Required action –
Below are some entries. Copy each line in them that holds "disappeared".

The records –
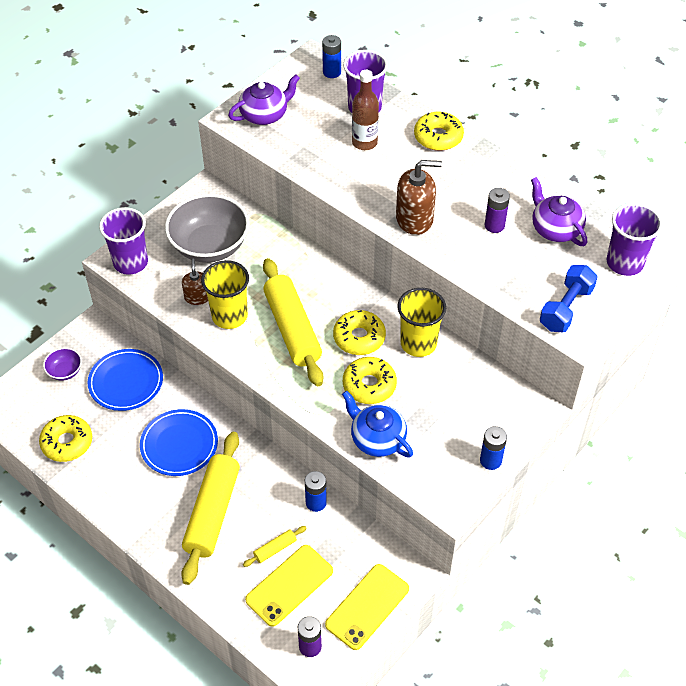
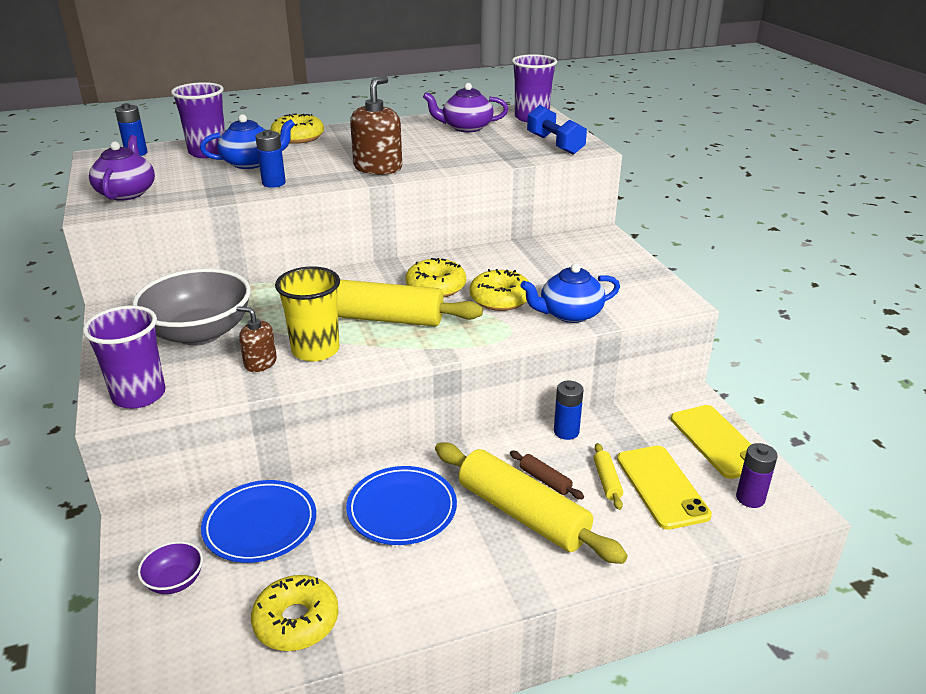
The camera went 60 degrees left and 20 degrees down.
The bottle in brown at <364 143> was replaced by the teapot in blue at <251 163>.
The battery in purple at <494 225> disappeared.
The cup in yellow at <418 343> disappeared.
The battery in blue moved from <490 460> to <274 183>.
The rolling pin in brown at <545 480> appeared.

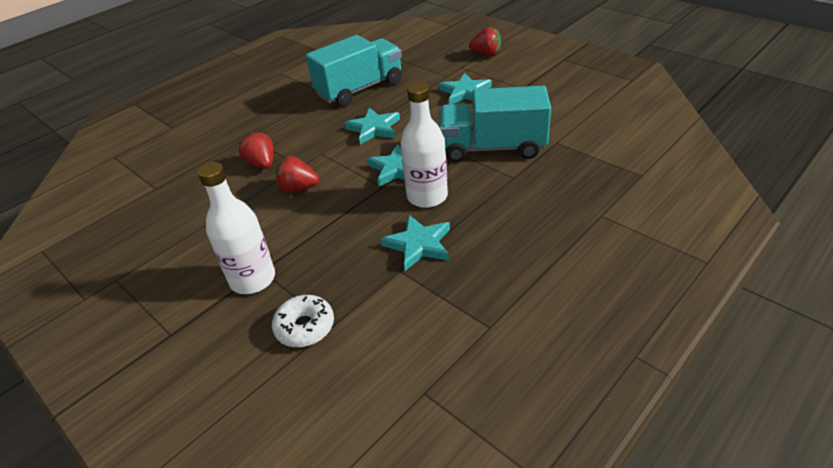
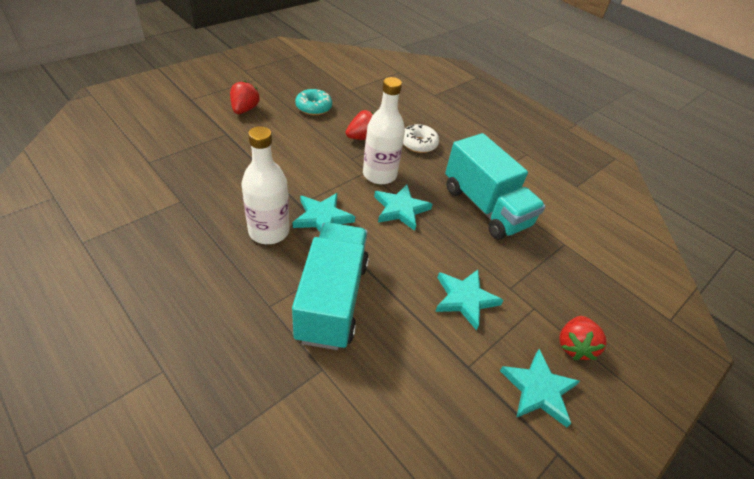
The camera went 85 degrees right and 5 degrees up.
The strawberry in red moved from <298 188> to <244 109>.
The bottle in white moved from <253 279> to <379 174>.
The star in turquoise moved from <419 245> to <538 390>.
The donut in white moved from <305 327> to <418 144>.
The donut in turquoise at <313 107> appeared.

Written answer –
The battery in purple at <494 225> disappeared.
The cup in yellow at <418 343> disappeared.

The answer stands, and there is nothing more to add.